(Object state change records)
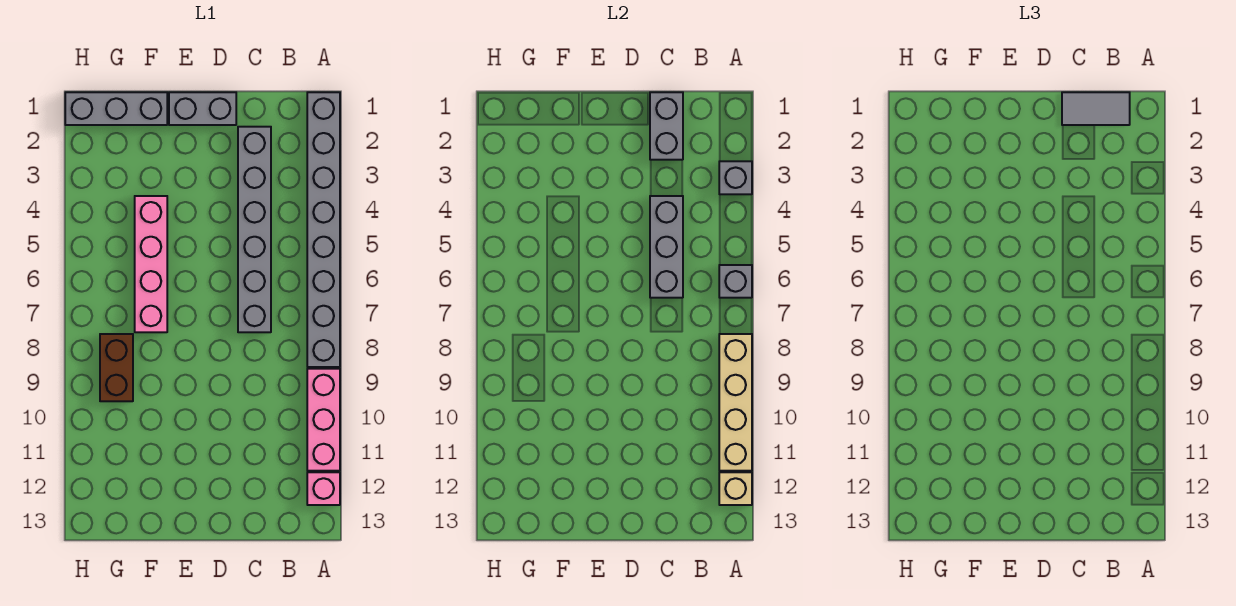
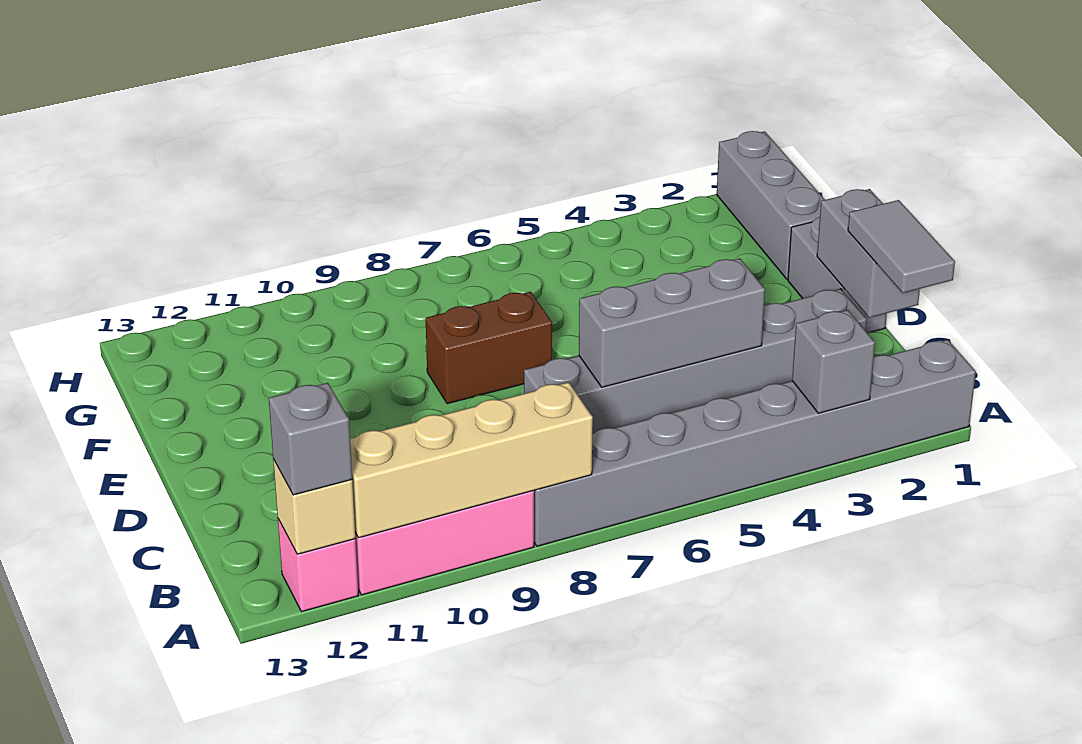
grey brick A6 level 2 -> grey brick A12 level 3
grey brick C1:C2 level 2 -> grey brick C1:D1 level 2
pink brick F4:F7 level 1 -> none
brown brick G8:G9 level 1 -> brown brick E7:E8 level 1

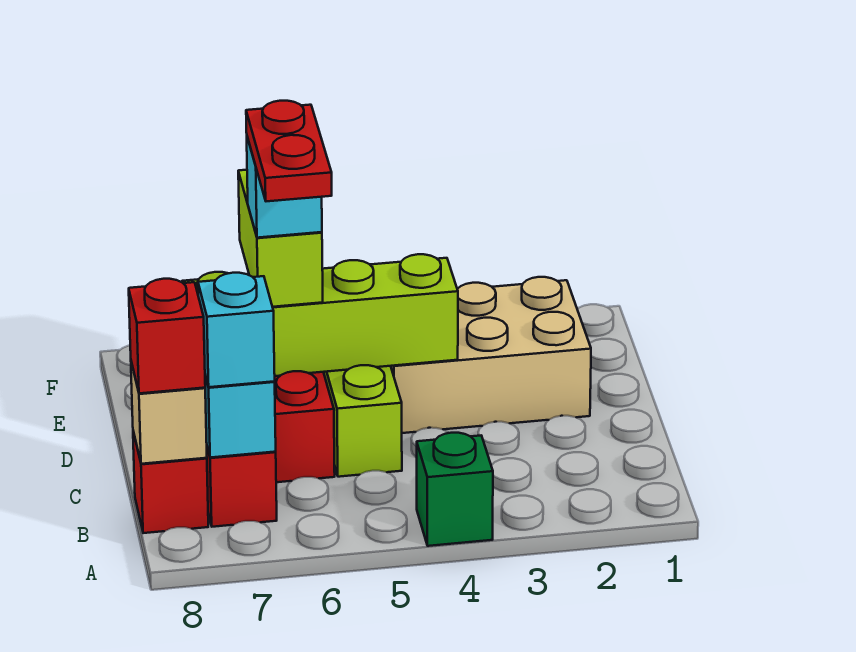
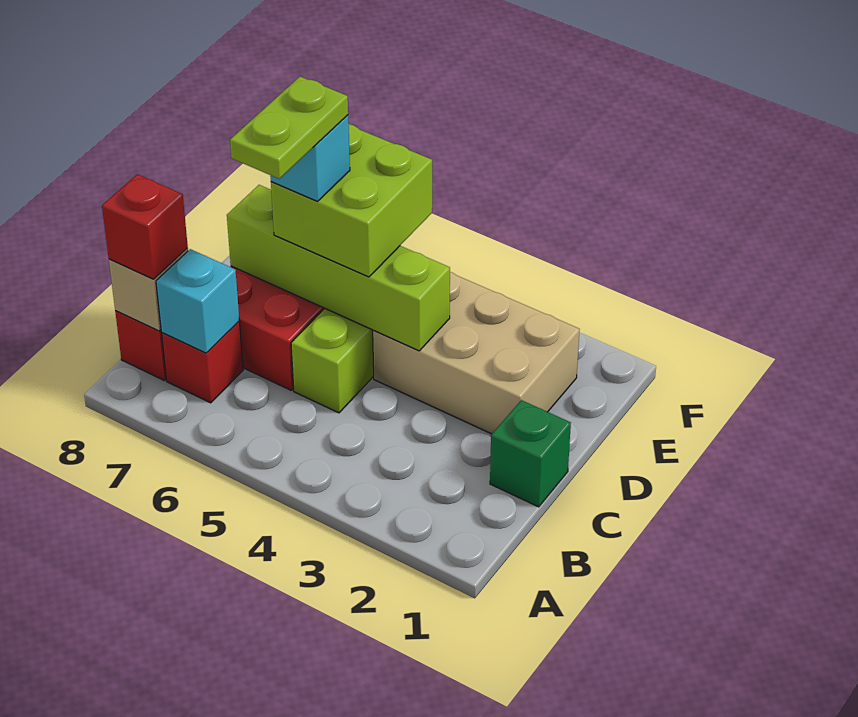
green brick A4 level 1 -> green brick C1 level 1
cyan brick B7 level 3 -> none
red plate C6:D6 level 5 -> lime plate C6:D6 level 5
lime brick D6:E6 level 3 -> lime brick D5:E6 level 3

▶ _DIRECTIONS_
Note every line above where the string "lime" shows up, and copy those lines.

▶ _ANSWER TO THE EXERCISE_
red plate C6:D6 level 5 -> lime plate C6:D6 level 5
lime brick D6:E6 level 3 -> lime brick D5:E6 level 3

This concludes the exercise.